Some of the lines below need repeating. Reproduce exactly those between the lines holding "(326, 156) = (240, 401): green" and "(633, 453) = (714, 200): white", inclusive.

Supplied data:

══════════

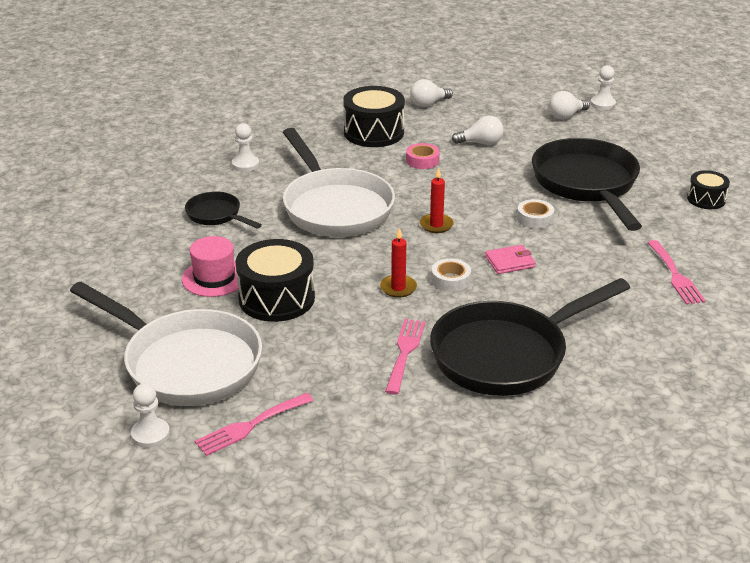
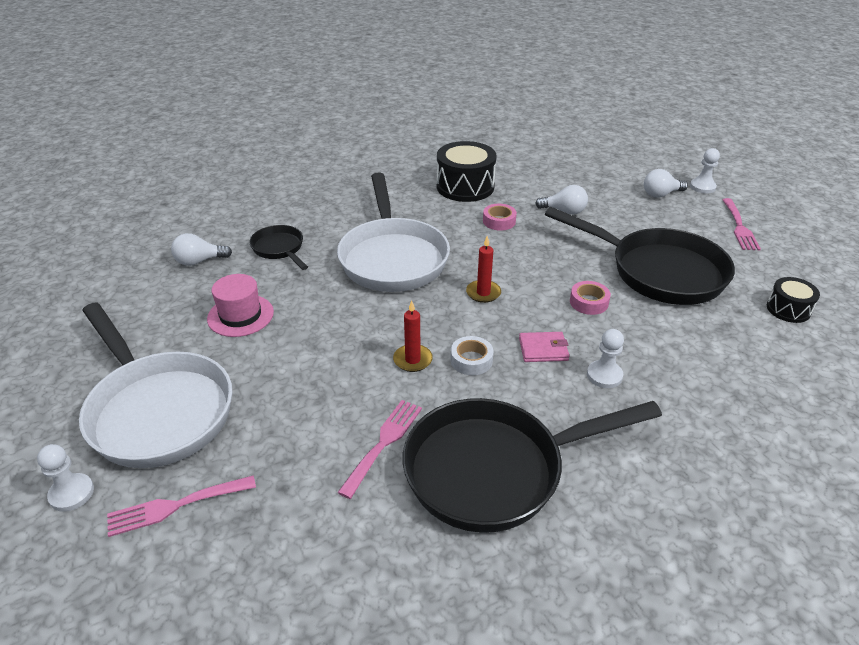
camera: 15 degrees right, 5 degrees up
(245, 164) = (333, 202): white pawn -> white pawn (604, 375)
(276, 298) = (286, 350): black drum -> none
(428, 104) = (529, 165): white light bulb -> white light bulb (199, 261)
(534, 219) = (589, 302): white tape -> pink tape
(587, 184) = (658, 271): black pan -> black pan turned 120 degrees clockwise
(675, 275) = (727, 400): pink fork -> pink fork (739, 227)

══════════

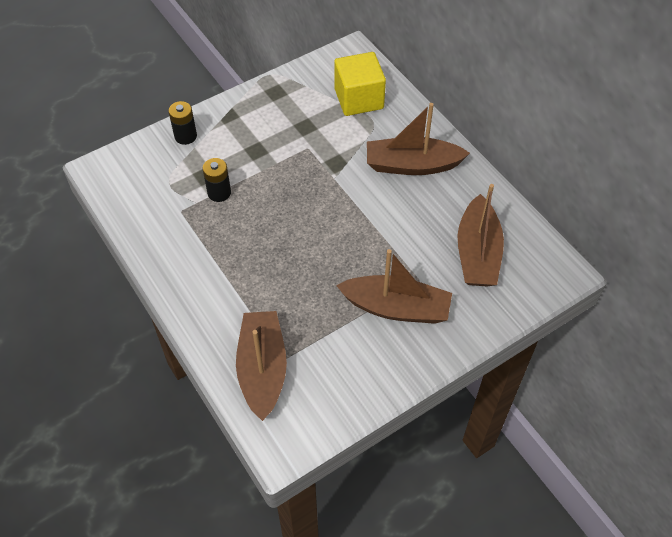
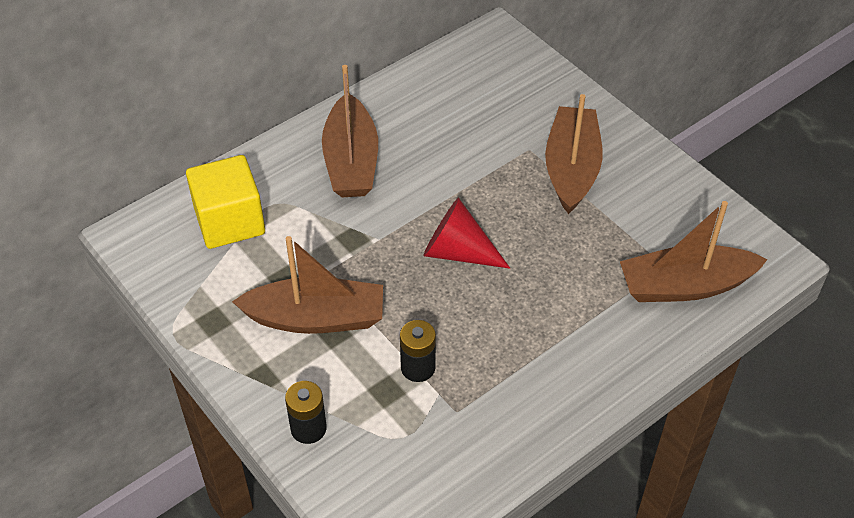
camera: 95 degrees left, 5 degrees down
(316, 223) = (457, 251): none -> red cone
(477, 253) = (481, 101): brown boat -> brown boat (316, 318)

══════════

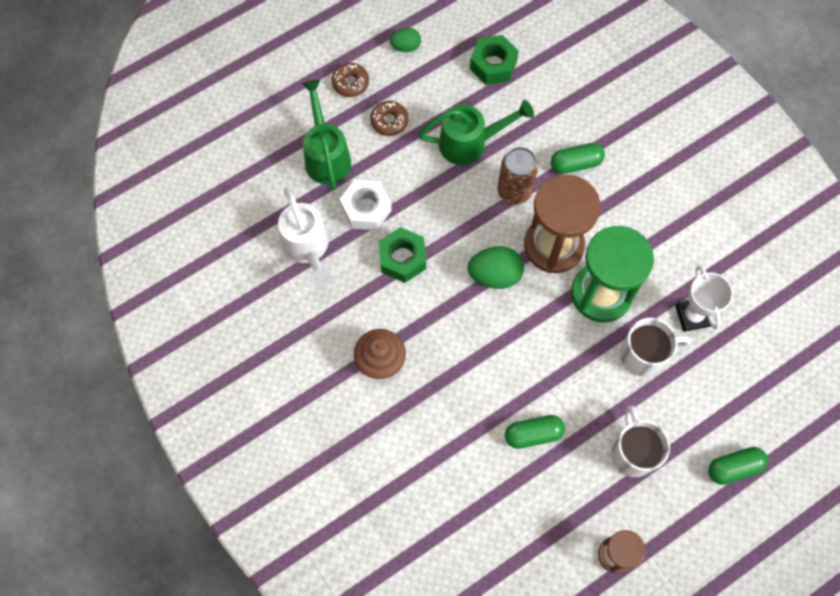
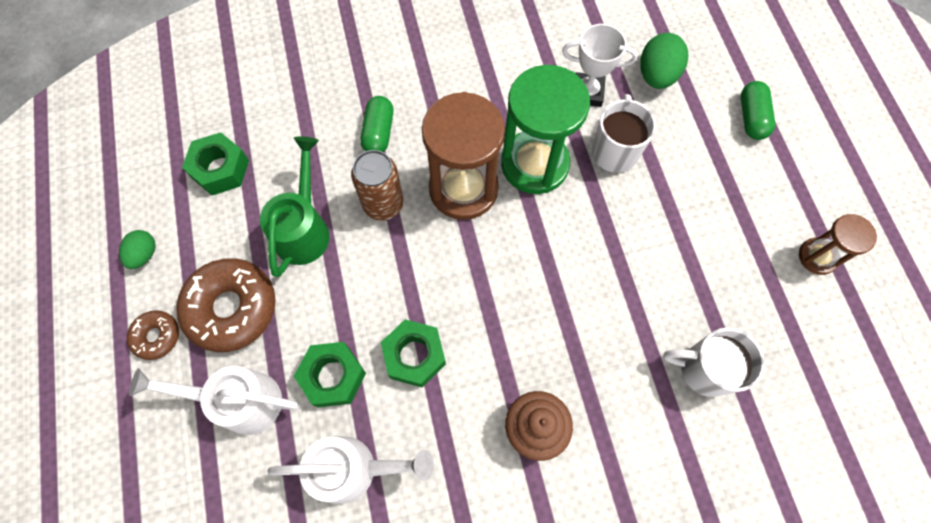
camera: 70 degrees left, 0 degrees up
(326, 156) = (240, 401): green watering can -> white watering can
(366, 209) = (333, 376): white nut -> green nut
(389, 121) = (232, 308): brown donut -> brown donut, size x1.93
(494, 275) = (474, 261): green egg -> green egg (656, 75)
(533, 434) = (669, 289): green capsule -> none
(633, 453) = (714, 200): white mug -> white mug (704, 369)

══════════

Written reply:
(326, 156) = (240, 401): green watering can -> white watering can
(366, 209) = (333, 376): white nut -> green nut
(389, 121) = (232, 308): brown donut -> brown donut, size x1.93
(494, 275) = (474, 261): green egg -> green egg (656, 75)
(533, 434) = (669, 289): green capsule -> none
(633, 453) = (714, 200): white mug -> white mug (704, 369)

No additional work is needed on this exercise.